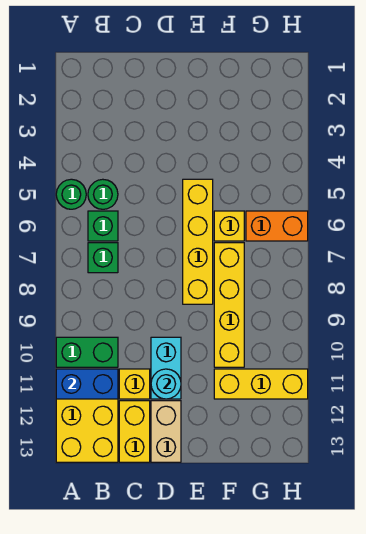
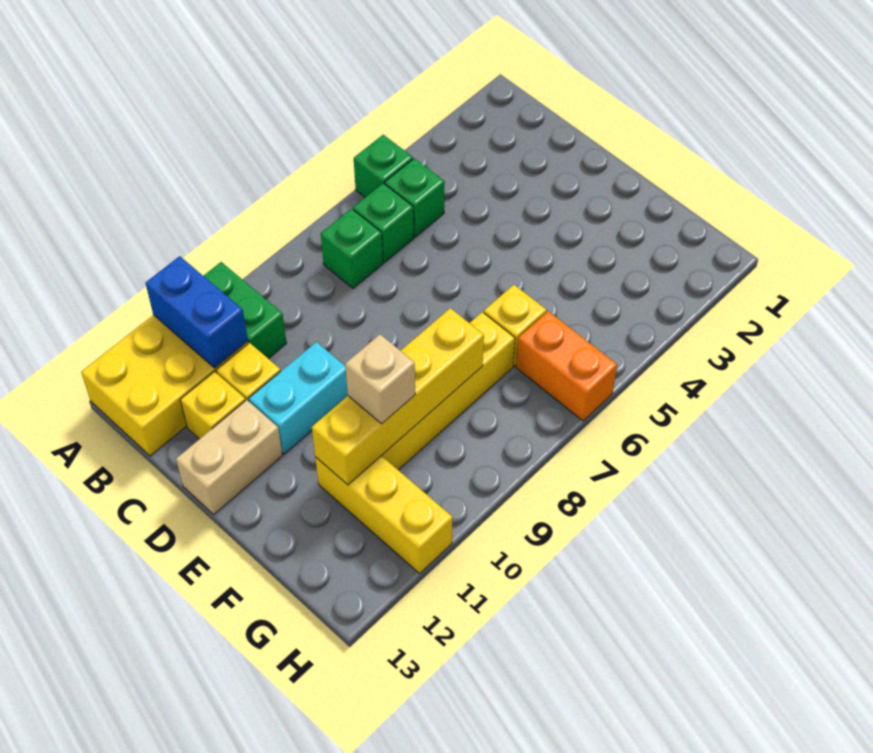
green round brick A5 level 1 -> green brick A5 level 1
green round brick B5 level 1 -> green brick B5 level 1
yellow brick C12:C13 level 1 -> yellow brick C12 level 1
cyan round brick D11 level 2 -> none
yellow brick E5:E8 level 1 -> yellow brick F8:F11 level 2
none -> tan brick F10 level 3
────────
→ **Description of the task**
Could the entries above be restated word for word, with the pictures left out?

→ **Exercise response**
green round brick A5 level 1 -> green brick A5 level 1
green round brick B5 level 1 -> green brick B5 level 1
yellow brick C12:C13 level 1 -> yellow brick C12 level 1
cyan round brick D11 level 2 -> none
yellow brick E5:E8 level 1 -> yellow brick F8:F11 level 2
none -> tan brick F10 level 3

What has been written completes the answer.